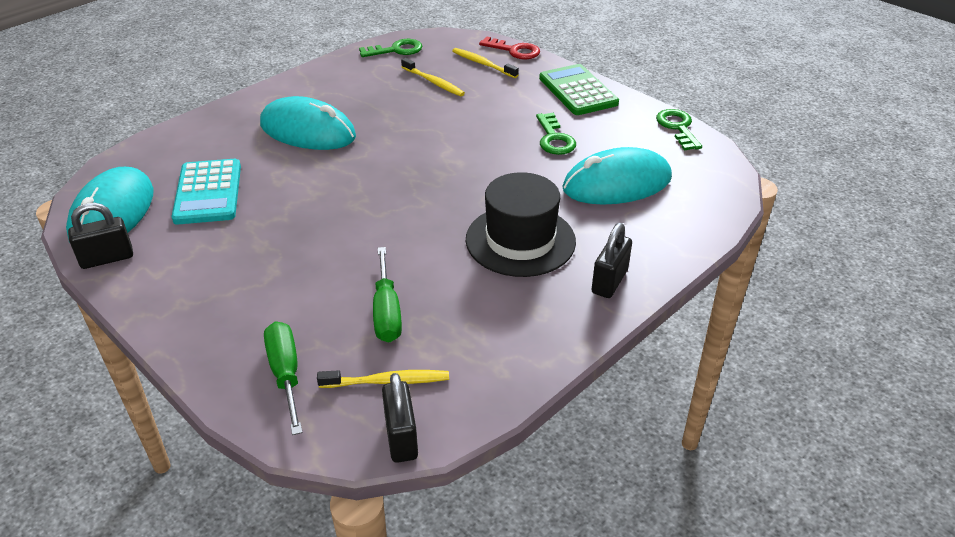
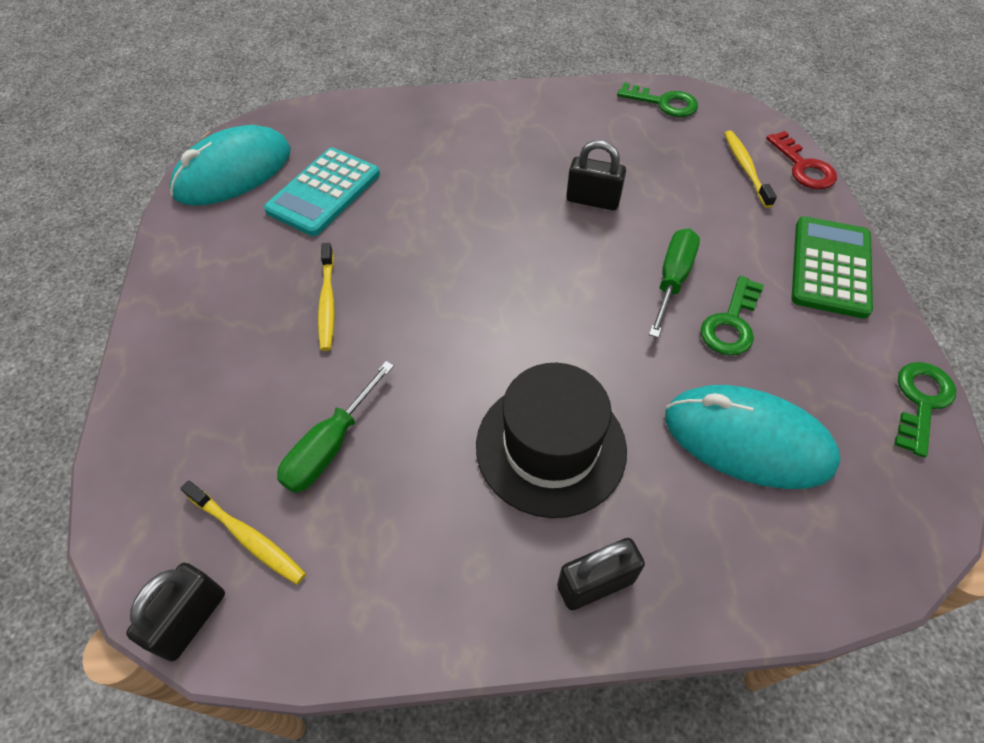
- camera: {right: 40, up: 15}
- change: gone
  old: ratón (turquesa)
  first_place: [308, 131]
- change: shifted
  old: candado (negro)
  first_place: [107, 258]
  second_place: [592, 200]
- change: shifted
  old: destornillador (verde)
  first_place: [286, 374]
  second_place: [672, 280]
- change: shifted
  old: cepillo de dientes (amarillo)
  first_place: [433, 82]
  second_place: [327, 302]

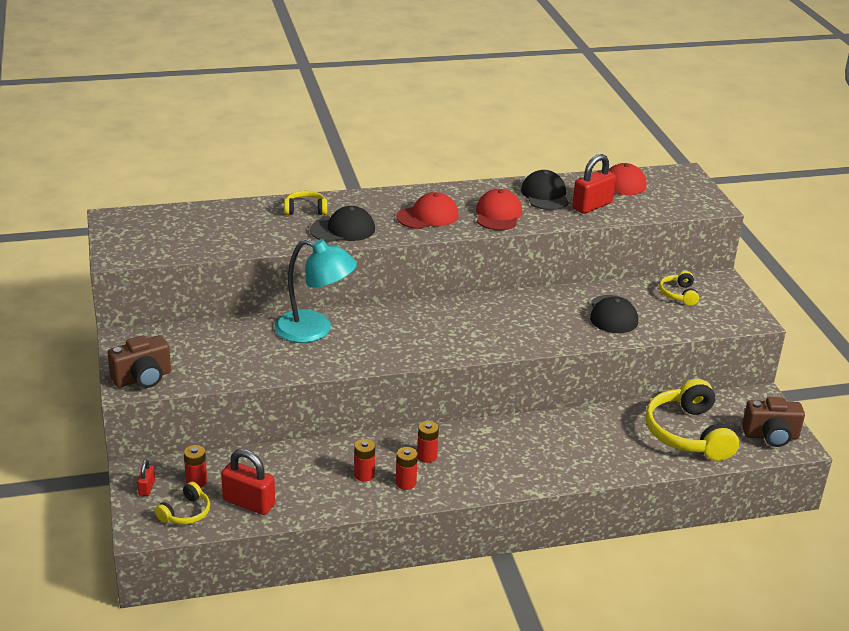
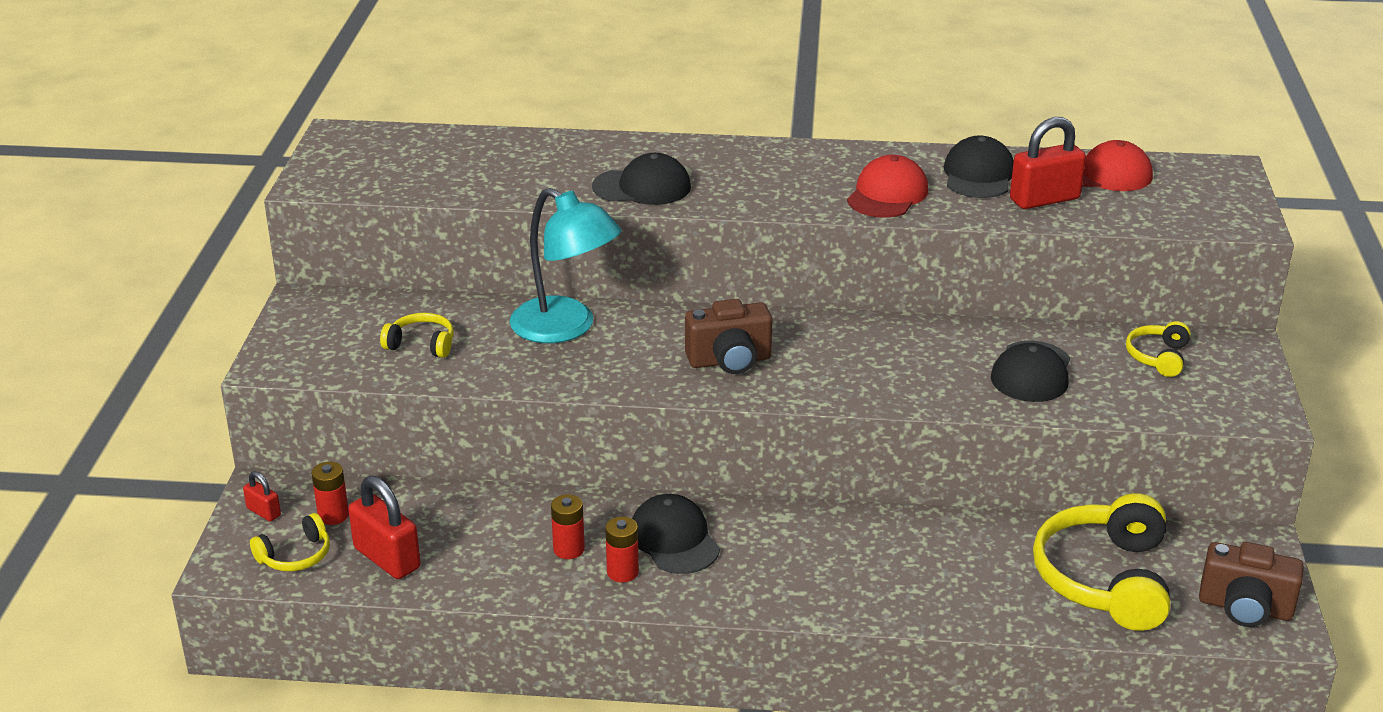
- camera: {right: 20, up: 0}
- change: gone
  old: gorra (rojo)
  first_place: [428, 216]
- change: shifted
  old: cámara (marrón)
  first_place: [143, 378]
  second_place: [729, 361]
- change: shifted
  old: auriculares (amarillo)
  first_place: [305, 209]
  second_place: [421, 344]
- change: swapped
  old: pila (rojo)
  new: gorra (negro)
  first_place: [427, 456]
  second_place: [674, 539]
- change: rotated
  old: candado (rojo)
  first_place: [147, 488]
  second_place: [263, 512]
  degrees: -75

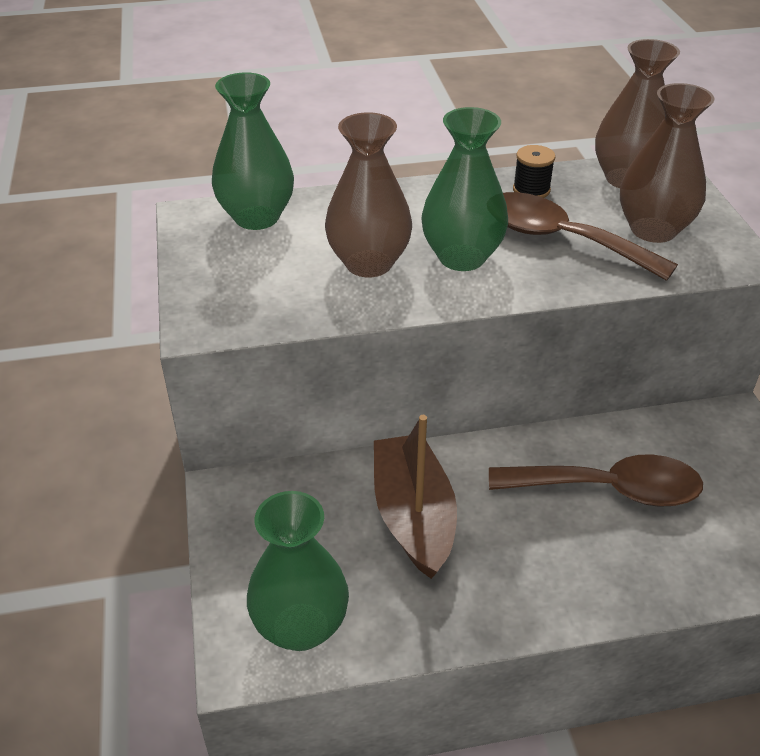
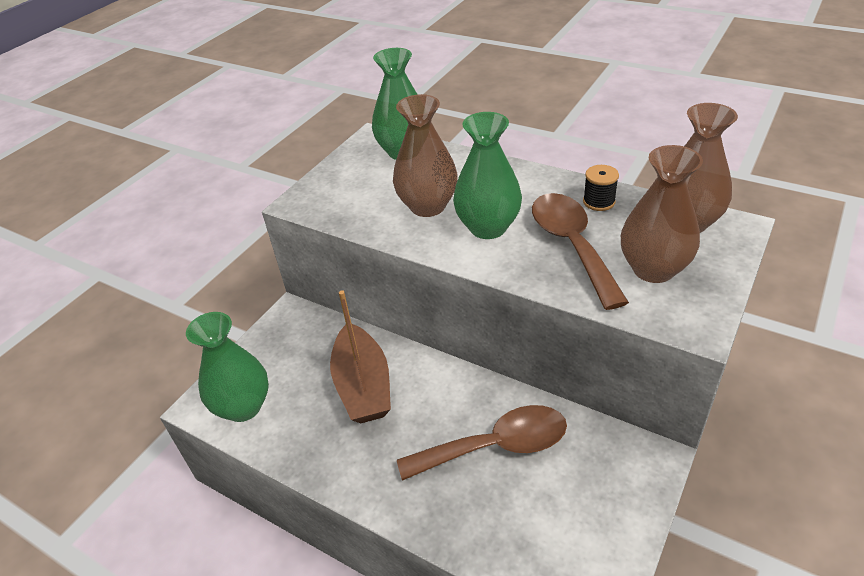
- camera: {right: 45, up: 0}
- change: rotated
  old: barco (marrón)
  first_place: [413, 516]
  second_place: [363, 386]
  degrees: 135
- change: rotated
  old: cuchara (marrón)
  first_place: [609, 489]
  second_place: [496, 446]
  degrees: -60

> **Task prompt**:
Could you write out, exactly as they stand, only the lines above that begin at the line with "second_place: [672, 280]" and stop after the line with "first_place: [433, 82]"?

> **Reply**:
  second_place: [672, 280]
- change: shifted
  old: cepillo de dientes (amarillo)
  first_place: [433, 82]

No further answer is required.